== ABOUT THIS TASK ==
Reproduce the full listing that appears beneath this instruction exactly.

══ RECORDED DATA ══

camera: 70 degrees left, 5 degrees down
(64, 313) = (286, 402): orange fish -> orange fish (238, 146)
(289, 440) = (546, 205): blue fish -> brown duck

═══

== SOLUTION ==
camera: 70 degrees left, 5 degrees down
(64, 313) = (286, 402): orange fish -> orange fish (238, 146)
(289, 440) = (546, 205): blue fish -> brown duck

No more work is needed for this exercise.